Requirements. Rewrite the text of the records below, putting "blue" wherever "red" appears and leaving everything else the same. Leave out the pictures.

Record set.
———

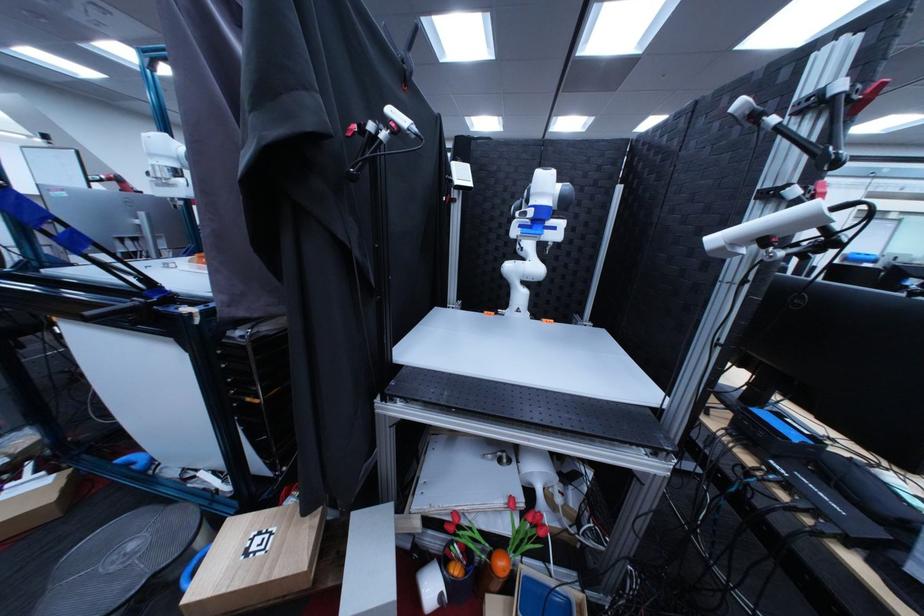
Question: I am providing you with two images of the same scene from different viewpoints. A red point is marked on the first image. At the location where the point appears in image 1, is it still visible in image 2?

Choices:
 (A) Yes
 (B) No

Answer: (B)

———

Exercise answer.
Question: I am providing you with two images of the same scene from different viewpoints. A blue point is marked on the first image. At the location where the point appears in image 1, is it still visible in image 2?

Choices:
 (A) Yes
 (B) No

Answer: (B)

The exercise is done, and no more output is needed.